- **Directions**
Go through the data and report each line that holds the string "camera".

Supplied material Start Marker

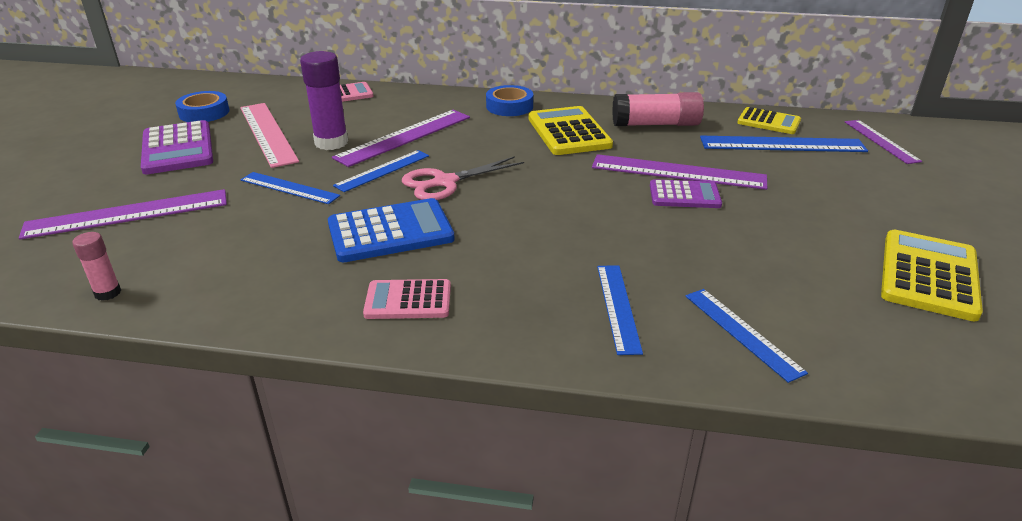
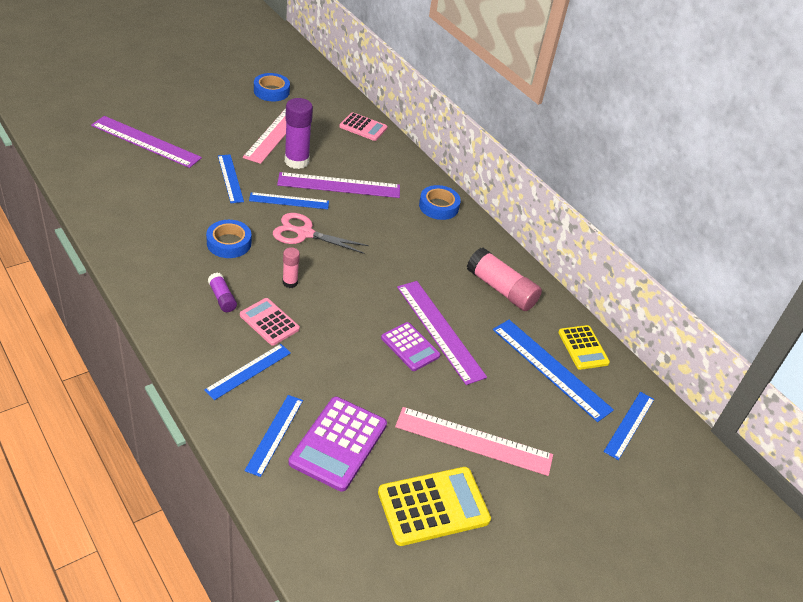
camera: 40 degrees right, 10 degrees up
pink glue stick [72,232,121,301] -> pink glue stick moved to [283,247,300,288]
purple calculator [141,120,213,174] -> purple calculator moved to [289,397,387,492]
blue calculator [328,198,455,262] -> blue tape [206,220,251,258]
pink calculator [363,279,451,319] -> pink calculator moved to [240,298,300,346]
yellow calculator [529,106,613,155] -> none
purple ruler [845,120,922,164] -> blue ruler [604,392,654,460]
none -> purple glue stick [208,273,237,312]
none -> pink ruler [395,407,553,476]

Supplied material End Marker
Supplied material Start Marker

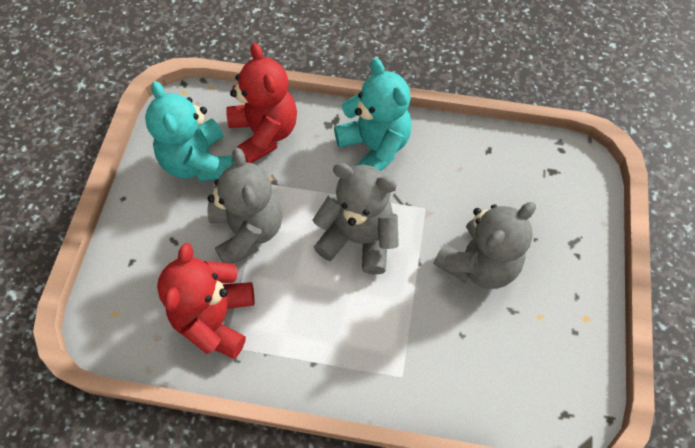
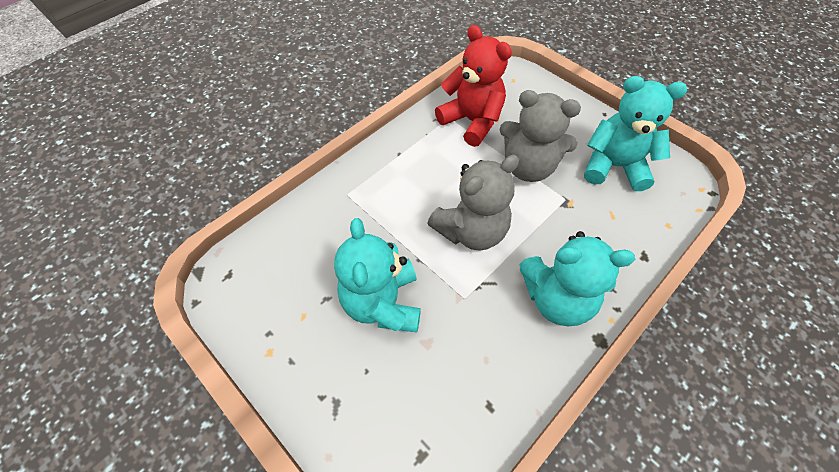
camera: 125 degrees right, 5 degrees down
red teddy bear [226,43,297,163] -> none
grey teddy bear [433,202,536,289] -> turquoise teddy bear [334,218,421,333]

Supplied material End Marker

- **Completed task**
camera: 40 degrees right, 10 degrees up
camera: 125 degrees right, 5 degrees down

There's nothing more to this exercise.